DATA FOR THE TASK:
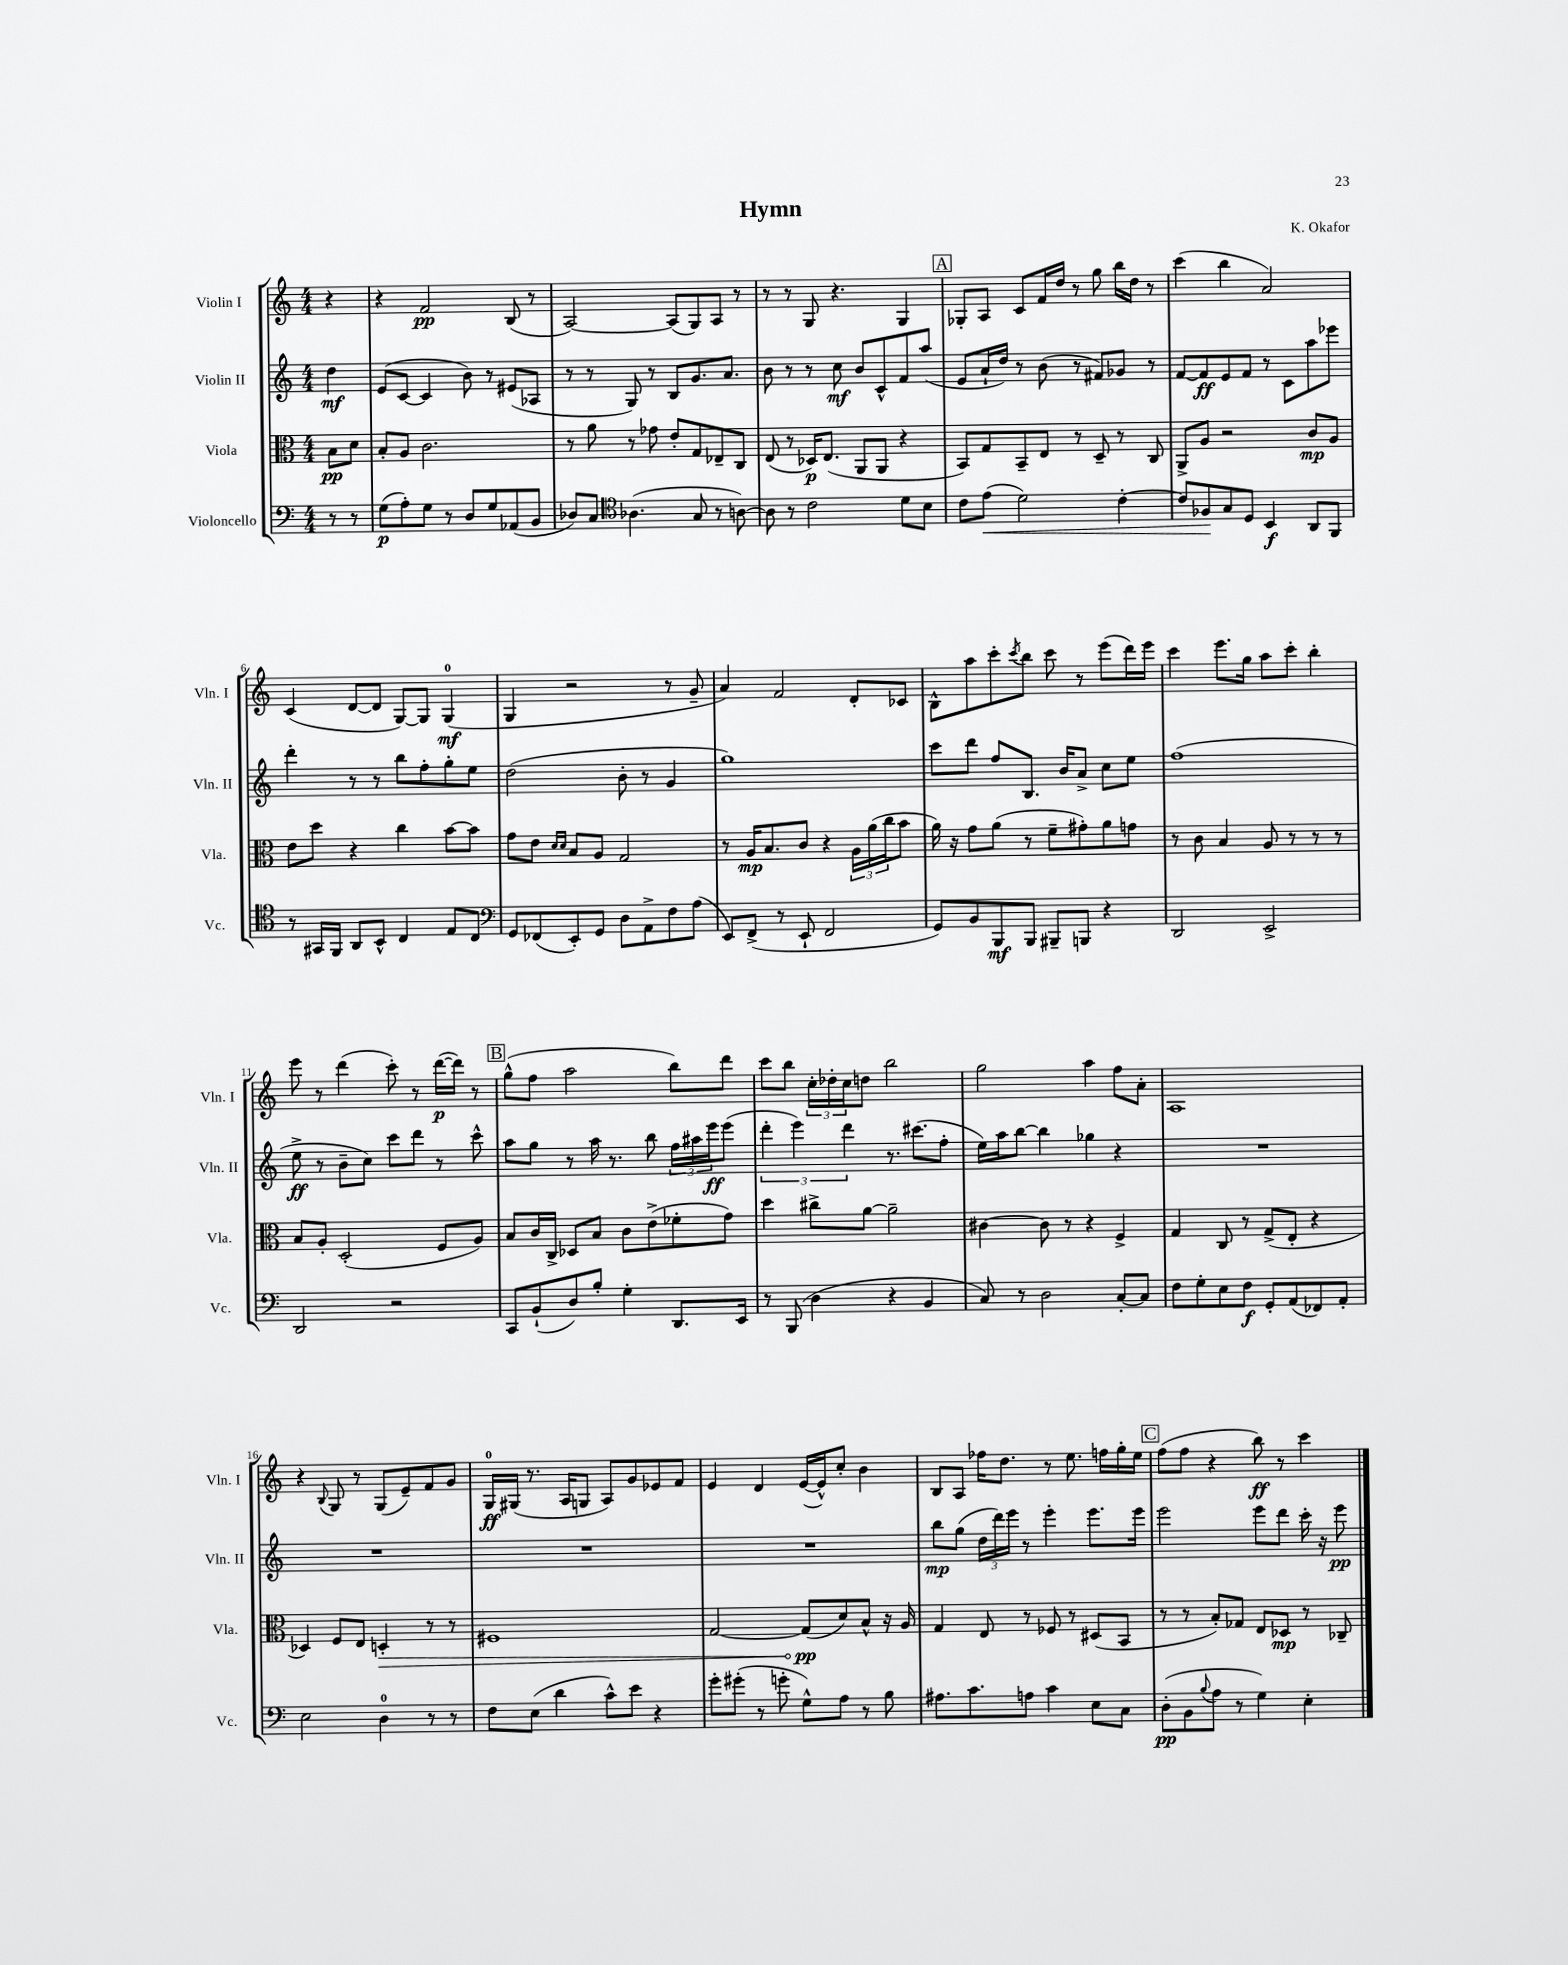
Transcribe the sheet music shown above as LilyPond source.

\header { title = "Hymn" composer = "K. Okafor" }
<<
\new StaffGroup <<
\new Staff = "s0" \with { instrumentName = "Violin I" shortInstrumentName = "Vln. I" } {
    \clef treble \key c \major \numericTimeSignature \time 4/4 \partial 4
    r4 |
    r4 f'2\pp b8( r8 |
    a2~) a8( g8) a8 r8 |
    r8 r8 g8 r4. g4 |
    \mark \markup { \box "A" } ges8-. a8 c'8 f'16 d''16 r8 g''8 b''16 d''16 r8 |
    c'''4( b''4 a'2) |
    c'4( d'8~ d'8 g8~) g8 g4-0\mf( |
    g4 r2 r8 g'8-- |
    a'4) f'2 d'8-. ces'8 |
    b8-^ a''8 c'''8-. \acciaccatura { c'''8 } b''8 c'''8 r8 e'''8( d'''16) e'''16 |
    c'''4 e'''8. g''16 a''8 c'''8-. b''4-. |
    e'''8 r8 d'''4( c'''8-.) r8 d'''16~\p( d'''16) r8 |
    \mark \markup { \box "B" } g''8-^( f''8 a''2 b''8) d'''8 |
    c'''8 b''8 \tuplet 3/2 { c''16-. des''16-. c''16 } d''8 b''2 |
    g''2 a''4 f''8 a'8-. |
    a1 |
    r4 \appoggiatura { b8 } g8 r8 g8( e'8--) f'8 g'8 |
    g16-0\ff gis16( r8. a16 g8 a8) g'8 ees'8 f'8 |
    e'4 d'4 e'16~( e'16-^) c''8-. b'4 |
    b8 a8 fes''16 d''8. r8 e''8. f''16 g''16-. e''16 |
    \mark \markup { \box "C" } f''8( f''8 r4 b''8\ff) r8 c'''4 \bar "|." |
}
\new Staff = "s1" \with { instrumentName = "Violin II" shortInstrumentName = "Vln. II" } {
    \clef treble \key c \major \numericTimeSignature \time 4/4 \partial 4
    d''4\mf |
    e'8( c'8~ c'4 b'8) r8 eis'8( aes8 |
    r8 r8 g8) r8 b8 g'8. a'8. |
    b'8 r8 r8 c''8\mf b'8 c'8-^ f'8 a''8( |
    \mark \markup { \box "A" } e'8 a'16-! d''16) r8 b'8( r8 fis'8) ges'8 r8 |
    f'8~ f'8\ff e'8 f'8 r8 c'8 a''8 ees'''8 |
    d'''4-. r8 r8 b''8 f''8-. g''8-. e''8 |
    d''2( b'8-. r8 g'4 |
    g''1) |
    c'''8 d'''8 f''8 b8. b'16 a'8-> c''8 e''8 |
    f''1( |
    e''8->\ff r8 b'8-- c''8) c'''8 d'''8 r8 c'''8-^ |
    \mark \markup { \box "B" } a''8 g''8 r8 a''16 r8. b''8 \tuplet 3/2 { f''16 ais''16 e'''16\ff } e'''8( |
    \tuplet 3/2 { d'''4-. e'''4) d'''4 } r8. cis'''8.( f''8-. |
    e''16) a''16 b''8~ b''4 ges''4 r4 |
    R1 |
    R1 |
    R1 |
    R1 |
    b''8\mp g''8( \tuplet 3/2 { d''16 d'''16) e'''16 } r8 e'''4-. e'''8. e'''16 |
    \mark \markup { \box "C" } e'''2 e'''8 d'''8 c'''16-. r16 e'''8\pp \bar "|." |
}
\new Staff = "s2" \with { instrumentName = "Viola" shortInstrumentName = "Vla." } {
    \clef alto \key c \major \numericTimeSignature \time 4/4 \partial 4
    b8\pp d'8 |
    b8-. a8 c'2. |
    r8 a'8 r8 ges'8 e'8-. g8 ees8-- c8 |
    e8( r8 des16\p) e8.( a,8 a,8 r4 |
    \mark \markup { \box "A" } b,8) g8 b,8-- e8 r8 d8-- r8 c8 |
    a,8-> a8 r2 c'8\mp a8 |
    e'8 d''8 r4 c''4 b'8~ b'8 |
    g'8 e'8 \grace { d'16 d'16 } b8 a8 g2 |
    r8 a16\mp b8. c'8 r4 \tuplet 3/2 { a16 a'16( c''16 } b'8 |
    a'16) r16 g'8 a'8( r8 f'8-- gis'8-.) a'8 g'8 |
    r8 c'8 b4 a8 r8 r8 r8 |
    b8 a8-. d2-.( f8 a8) |
    \mark \markup { \box "B" } b8 c'16 c16-> des8 b8 c'8 e'8->( fes'8-. g'8) |
    d''4 cis''8-> a'8~ a'2-- |
    cis'4~ cis'8 r8 r4 f4-> |
    g4 c8 r8 g8->( e8-. r4 |
    des4) f8 e8 \once \override Hairpin.circled-tip = ##t d4-.\> r8 r8 |
    fis1 |
    g2~ g8\pp\!( d'8) b8-^ r16 a16 |
    g4 e8 r8 fes8 r8 dis8( b,8 |
    \mark \markup { \box "C" } r8 r8 b8-.) ges8 e8 des8\mp r8 ces8-- \bar "|." |
}
\new Staff = "s3" \with { instrumentName = "Violoncello" shortInstrumentName = "Vc." } {
    \clef bass \key c \major \numericTimeSignature \time 4/4 \partial 4
    r8 r8 |
    g8\p( a8-.) g8 r8 d8 g8 aes,8( b,8 |
    des8) c8 \clef tenor aes4.( g8 r8 a8~) |
    a8 r8 c'2 d'8 b8 |
    \mark \markup { \box "A" } c'8 e'8\<( d'2) c'4~-. |
    c'8 fes8\! g8 d8 b,4\f a,8 f,8 |
    r8 gis,16 f,16 a,8 b,8-^ c4 e8 c8 |
    \clef bass g,8 fes,8( e,8-.) g,8 d8 a,8-> f8 a8( |
    e,8) f,8->( r8 e,8-! f,2 |
    g,8) b,8 b,,8\mf b,,8 bis,,8-- b,,8 r4 |
    d,2 e,2-> |
    d,2 r2 |
    \mark \markup { \box "B" } c,8 b,8-!( d8) b8-. g4-. d,8. e,16 |
    r8 b,,8( d4 r4 b,4 |
    c8) r8 d2 c8~-. c8 |
    f8 g8-. e8 f8\f g,8-. a,8( fes,8) a,8-. |
    e2 d4-0 r8 r8 |
    f8 e8( d'4 c'8-^) e'8 r4 |
    g'8-. gis'8-.( r8 g'8-. g8-^) a8 r8 b8 |
    ais8. c'8. a8 c'4 e8 c8 |
    \mark \markup { \box "C" } d8-.\pp( b,8 \appoggiatura { b8 } a8 r8 g4) e4-. \bar "|." |
}
>>
>>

EXERCISE: Locate each line in the material above that contains the string "time" and copy those lines out in full.

SOLUTION TO THIS EXERCISE:
    \clef treble \key c \major \numericTimeSignature \time 4/4 \partial 4
    \clef treble \key c \major \numericTimeSignature \time 4/4 \partial 4
    \clef alto \key c \major \numericTimeSignature \time 4/4 \partial 4
    \clef bass \key c \major \numericTimeSignature \time 4/4 \partial 4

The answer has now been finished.